WHAT YOU ARE ASKED TO DO = Extract every line of the material that holds the string "parking".

>>>

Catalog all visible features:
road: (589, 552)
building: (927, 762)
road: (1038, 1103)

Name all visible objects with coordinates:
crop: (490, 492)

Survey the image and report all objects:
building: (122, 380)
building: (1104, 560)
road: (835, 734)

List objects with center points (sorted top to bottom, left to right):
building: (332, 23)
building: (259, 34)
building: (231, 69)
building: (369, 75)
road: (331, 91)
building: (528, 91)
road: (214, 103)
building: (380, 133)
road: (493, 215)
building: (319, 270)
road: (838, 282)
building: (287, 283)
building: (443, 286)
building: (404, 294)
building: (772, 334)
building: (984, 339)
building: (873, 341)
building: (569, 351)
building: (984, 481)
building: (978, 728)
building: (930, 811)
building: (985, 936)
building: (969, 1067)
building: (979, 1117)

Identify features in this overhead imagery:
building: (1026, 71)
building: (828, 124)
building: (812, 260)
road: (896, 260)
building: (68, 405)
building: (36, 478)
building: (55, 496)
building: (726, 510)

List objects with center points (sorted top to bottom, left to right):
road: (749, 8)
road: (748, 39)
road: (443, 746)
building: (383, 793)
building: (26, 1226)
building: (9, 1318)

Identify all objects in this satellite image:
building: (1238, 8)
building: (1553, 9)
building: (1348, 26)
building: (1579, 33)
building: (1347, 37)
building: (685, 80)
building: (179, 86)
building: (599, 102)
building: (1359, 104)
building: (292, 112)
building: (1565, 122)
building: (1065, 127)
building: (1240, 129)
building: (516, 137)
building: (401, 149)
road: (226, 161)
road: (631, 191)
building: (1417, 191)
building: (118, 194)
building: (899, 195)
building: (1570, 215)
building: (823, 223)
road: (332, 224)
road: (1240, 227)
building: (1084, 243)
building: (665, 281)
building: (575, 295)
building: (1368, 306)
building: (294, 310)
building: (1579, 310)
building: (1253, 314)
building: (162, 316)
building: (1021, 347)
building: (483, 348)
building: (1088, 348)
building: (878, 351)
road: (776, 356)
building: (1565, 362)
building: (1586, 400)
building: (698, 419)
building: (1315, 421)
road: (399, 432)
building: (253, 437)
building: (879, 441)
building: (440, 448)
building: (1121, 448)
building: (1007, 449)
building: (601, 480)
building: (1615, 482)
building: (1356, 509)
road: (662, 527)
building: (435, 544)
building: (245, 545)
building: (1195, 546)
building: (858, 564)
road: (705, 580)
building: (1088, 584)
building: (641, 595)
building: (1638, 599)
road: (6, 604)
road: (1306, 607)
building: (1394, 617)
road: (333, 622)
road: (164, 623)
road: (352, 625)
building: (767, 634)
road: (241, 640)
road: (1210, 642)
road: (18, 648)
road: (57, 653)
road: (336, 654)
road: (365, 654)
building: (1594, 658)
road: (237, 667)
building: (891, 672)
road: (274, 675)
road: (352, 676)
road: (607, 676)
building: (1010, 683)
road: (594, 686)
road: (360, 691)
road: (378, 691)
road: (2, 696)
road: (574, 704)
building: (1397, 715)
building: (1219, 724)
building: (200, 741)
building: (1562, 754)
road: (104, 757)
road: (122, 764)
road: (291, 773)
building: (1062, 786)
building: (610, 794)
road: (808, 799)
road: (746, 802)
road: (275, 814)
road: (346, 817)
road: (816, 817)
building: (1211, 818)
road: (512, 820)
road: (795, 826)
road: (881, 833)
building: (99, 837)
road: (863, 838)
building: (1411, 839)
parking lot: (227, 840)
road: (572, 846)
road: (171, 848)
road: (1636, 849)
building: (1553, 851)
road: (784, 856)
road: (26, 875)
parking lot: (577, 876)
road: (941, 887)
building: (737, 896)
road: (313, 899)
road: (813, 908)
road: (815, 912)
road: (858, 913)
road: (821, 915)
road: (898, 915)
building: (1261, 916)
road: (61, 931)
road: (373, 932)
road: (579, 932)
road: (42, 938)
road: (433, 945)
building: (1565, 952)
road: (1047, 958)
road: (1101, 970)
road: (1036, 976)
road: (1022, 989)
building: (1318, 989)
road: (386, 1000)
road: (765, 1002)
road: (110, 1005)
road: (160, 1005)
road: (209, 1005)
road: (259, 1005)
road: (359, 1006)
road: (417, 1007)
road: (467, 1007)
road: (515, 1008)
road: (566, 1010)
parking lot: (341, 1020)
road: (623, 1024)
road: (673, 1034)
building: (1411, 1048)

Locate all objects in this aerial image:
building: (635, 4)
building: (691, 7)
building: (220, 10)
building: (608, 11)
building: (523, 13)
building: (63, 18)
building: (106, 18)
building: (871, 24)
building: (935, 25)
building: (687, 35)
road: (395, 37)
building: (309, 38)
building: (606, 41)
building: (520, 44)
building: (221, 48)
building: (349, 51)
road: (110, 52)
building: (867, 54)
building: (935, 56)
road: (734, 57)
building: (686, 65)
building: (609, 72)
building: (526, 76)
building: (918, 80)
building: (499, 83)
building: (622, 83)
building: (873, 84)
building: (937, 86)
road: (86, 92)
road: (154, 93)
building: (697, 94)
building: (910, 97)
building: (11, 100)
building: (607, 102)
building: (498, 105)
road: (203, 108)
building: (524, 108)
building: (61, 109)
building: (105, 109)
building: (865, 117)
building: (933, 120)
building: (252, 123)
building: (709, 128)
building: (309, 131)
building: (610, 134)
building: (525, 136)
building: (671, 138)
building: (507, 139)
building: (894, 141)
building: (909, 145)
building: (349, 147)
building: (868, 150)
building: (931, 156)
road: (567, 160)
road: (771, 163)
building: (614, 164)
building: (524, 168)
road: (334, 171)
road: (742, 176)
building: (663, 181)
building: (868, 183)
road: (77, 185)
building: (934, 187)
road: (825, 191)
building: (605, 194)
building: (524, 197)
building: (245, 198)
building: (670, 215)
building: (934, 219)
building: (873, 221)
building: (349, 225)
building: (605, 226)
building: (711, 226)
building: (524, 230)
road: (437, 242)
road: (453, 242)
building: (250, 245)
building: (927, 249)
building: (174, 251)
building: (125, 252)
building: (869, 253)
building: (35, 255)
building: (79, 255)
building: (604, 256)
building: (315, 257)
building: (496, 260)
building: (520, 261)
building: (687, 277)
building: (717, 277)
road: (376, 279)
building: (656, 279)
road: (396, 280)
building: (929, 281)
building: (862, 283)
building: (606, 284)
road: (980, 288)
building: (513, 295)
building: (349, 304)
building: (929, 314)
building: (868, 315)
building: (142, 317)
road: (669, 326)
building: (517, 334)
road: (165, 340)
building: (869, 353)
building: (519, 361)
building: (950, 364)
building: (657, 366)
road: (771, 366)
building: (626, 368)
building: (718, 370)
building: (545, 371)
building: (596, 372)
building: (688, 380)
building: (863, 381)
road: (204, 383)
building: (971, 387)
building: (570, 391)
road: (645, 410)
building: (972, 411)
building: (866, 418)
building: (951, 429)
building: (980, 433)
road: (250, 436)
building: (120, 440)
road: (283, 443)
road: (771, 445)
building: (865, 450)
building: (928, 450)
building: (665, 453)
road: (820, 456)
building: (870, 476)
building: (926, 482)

<<<

WRITTEN ANSWER =
parking lot: (227, 840)
parking lot: (577, 876)
parking lot: (341, 1020)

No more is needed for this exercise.